*TRY IT*. An exact copy of the data is required, with no pictures in it.

PROVIDED RECORDS Block Start

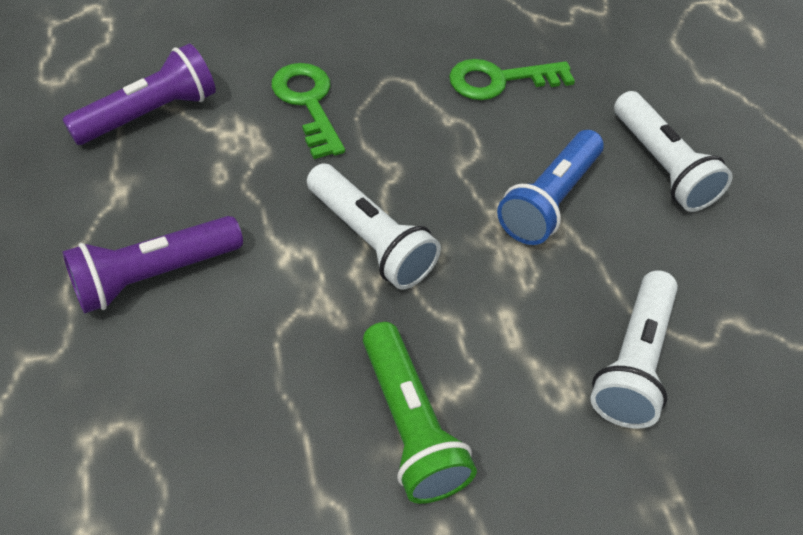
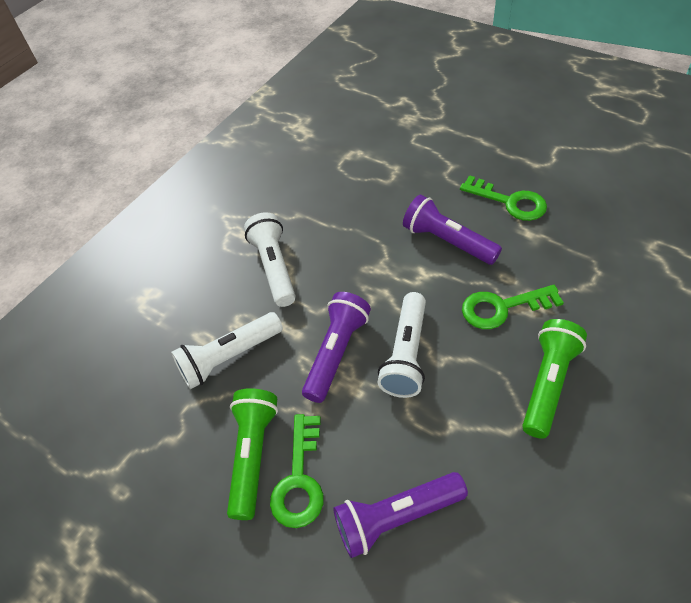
blue flashlight: 1 -> 0
green flashlight: 1 -> 2
green key: 2 -> 3
purple flashlight: 2 -> 3

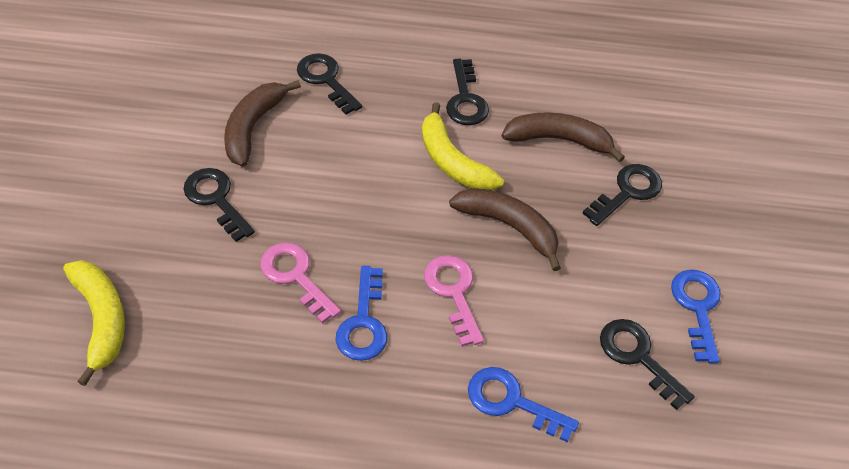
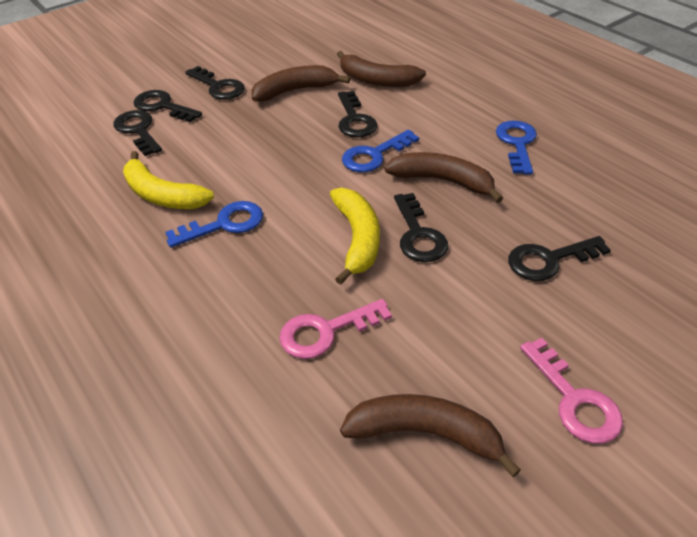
black key: 5 -> 6
brown banana: 3 -> 4

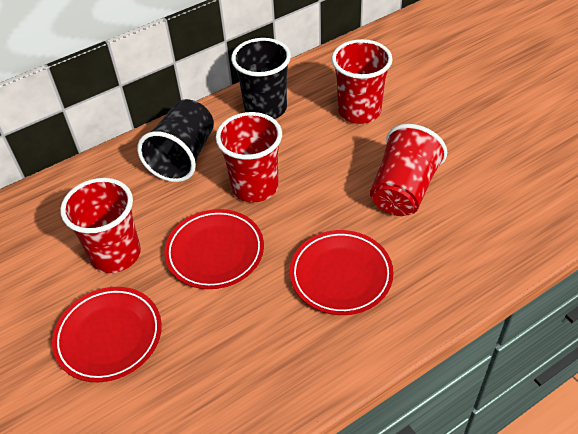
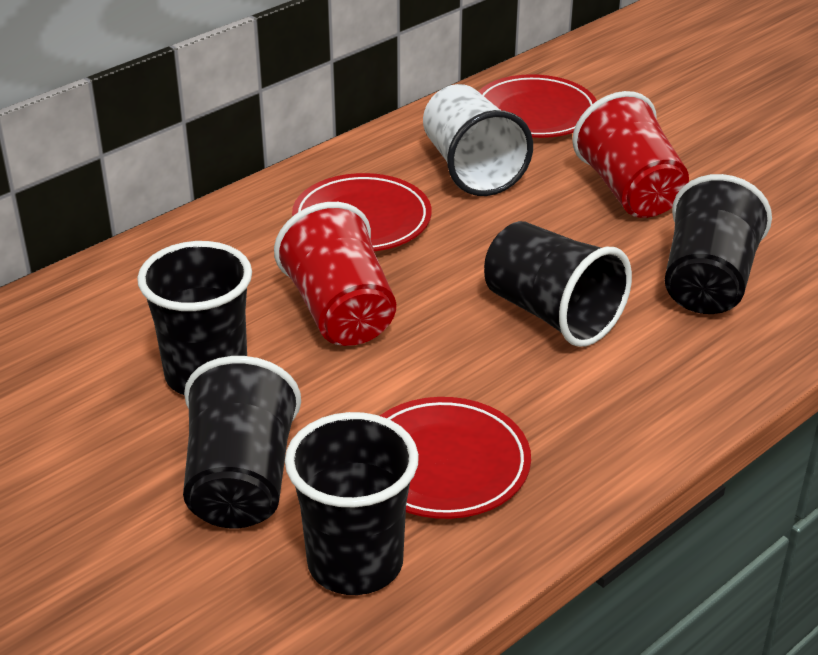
black cup: 2 -> 5
red cup: 4 -> 2
white cup: 0 -> 1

PROVIDED RECORDS Block End

*RESULT OF THIS EXERCISE*.
blue flashlight: 1 -> 0
green flashlight: 1 -> 2
green key: 2 -> 3
purple flashlight: 2 -> 3

black key: 5 -> 6
brown banana: 3 -> 4

black cup: 2 -> 5
red cup: 4 -> 2
white cup: 0 -> 1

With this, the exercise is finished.